WORK INSTRUCTION
Beneath this task are records; print exactly the stretch of them from the line with "none -> turquoise hammer [447,257,525,318]" through the line with "green banana [447,162,482,199] -> none", both ends included.

SOURCE RECORDS
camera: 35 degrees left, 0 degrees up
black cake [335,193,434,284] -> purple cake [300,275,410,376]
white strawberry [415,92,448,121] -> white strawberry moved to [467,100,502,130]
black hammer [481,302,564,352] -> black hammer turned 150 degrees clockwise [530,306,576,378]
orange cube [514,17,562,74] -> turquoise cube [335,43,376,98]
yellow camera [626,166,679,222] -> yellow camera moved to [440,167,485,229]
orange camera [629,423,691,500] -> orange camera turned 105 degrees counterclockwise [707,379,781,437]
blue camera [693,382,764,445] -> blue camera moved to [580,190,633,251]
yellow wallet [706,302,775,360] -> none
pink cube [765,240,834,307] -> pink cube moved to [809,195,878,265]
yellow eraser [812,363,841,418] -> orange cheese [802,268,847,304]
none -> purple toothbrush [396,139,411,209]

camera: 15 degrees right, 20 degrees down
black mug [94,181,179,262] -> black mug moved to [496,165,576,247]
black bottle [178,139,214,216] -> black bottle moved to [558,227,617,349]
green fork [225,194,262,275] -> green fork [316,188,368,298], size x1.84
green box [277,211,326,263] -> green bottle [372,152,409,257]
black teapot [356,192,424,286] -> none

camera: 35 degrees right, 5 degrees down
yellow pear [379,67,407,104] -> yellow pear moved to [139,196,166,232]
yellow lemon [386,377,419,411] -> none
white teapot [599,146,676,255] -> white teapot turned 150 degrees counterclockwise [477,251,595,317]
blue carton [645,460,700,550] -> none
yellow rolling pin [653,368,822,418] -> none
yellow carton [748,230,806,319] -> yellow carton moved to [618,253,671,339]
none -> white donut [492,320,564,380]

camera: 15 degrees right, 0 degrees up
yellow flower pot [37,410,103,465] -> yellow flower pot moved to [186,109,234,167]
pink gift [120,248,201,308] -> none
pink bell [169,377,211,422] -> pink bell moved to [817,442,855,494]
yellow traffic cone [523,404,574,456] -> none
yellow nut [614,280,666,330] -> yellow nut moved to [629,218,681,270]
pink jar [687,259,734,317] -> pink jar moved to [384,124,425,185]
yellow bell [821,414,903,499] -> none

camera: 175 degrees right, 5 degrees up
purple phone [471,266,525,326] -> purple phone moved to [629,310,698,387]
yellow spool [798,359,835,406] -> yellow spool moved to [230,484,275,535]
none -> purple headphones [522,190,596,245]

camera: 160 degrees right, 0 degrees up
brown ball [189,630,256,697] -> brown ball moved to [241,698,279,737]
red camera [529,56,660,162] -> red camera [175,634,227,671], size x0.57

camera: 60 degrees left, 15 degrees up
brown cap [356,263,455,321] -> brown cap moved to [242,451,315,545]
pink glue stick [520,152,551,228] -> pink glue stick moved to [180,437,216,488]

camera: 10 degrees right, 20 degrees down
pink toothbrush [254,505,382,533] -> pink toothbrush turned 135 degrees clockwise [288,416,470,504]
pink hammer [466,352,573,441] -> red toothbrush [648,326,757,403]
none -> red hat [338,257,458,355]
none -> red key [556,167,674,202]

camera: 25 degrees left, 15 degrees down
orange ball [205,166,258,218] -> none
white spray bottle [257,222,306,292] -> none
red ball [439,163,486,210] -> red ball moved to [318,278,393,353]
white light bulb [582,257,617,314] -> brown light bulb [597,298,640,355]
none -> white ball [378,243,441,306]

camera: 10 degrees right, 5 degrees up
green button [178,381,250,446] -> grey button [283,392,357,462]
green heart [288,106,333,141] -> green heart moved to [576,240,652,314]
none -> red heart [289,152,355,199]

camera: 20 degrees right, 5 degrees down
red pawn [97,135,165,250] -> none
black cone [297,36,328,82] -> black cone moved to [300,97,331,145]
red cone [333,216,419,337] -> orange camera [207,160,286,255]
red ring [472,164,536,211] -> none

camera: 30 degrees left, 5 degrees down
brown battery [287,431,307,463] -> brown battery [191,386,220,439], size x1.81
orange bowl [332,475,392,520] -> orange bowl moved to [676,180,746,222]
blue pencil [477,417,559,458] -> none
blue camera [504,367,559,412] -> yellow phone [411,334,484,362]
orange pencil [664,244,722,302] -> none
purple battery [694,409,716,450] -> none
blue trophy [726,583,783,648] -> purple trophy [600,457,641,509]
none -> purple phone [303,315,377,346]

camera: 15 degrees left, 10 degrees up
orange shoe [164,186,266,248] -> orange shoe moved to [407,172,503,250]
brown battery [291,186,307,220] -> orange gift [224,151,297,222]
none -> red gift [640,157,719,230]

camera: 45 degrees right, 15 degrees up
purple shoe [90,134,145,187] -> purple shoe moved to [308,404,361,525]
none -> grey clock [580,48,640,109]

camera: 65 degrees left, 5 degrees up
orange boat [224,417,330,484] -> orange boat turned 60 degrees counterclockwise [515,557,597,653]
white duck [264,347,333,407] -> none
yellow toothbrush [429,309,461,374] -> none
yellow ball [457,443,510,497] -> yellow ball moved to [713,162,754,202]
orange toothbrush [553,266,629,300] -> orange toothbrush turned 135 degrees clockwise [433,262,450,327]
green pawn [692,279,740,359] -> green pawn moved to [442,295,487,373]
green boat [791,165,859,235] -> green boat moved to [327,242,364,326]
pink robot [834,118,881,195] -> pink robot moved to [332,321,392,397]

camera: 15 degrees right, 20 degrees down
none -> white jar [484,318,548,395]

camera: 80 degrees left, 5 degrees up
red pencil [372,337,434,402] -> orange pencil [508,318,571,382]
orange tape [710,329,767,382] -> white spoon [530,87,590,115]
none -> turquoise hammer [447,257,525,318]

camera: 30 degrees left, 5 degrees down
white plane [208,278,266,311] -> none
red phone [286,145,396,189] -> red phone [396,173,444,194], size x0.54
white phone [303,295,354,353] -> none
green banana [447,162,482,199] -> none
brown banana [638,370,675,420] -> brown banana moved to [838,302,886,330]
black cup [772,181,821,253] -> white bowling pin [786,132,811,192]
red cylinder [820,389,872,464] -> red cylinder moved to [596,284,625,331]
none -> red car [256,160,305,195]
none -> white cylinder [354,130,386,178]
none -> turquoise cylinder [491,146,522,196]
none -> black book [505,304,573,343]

EXERCISE RESULT
none -> turquoise hammer [447,257,525,318]

camera: 30 degrees left, 5 degrees down
white plane [208,278,266,311] -> none
red phone [286,145,396,189] -> red phone [396,173,444,194], size x0.54
white phone [303,295,354,353] -> none
green banana [447,162,482,199] -> none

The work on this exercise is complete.